▶ _What you need to do_
Reproduce the records below word for word, starting at their first line and continuing through the line that contains "9 (1010, 544)", including that line. Leave out the pictures.

◆ ◆ ◆ ◆ ◆

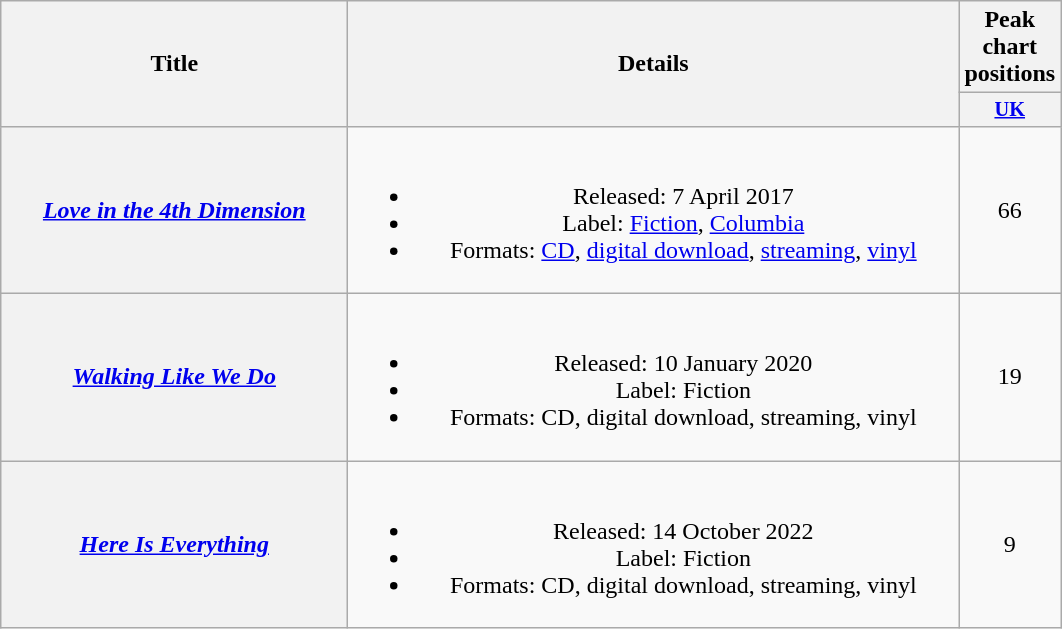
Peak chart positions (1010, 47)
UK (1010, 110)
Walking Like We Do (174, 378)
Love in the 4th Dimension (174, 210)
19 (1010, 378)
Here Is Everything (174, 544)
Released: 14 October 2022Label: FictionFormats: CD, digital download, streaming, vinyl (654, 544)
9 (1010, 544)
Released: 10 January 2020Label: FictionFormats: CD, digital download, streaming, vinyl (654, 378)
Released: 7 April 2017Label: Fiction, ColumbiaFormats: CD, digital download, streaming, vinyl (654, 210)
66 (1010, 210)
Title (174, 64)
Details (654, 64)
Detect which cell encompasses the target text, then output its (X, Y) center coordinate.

◆ ◆ ◆ ◆ ◆

▶ _Solution_
Peak chart positions (1010, 47)
UK (1010, 110)
Walking Like We Do (174, 378)
Love in the 4th Dimension (174, 210)
19 (1010, 378)
Here Is Everything (174, 544)
Released: 14 October 2022Label: FictionFormats: CD, digital download, streaming, vinyl (654, 544)
9 (1010, 544)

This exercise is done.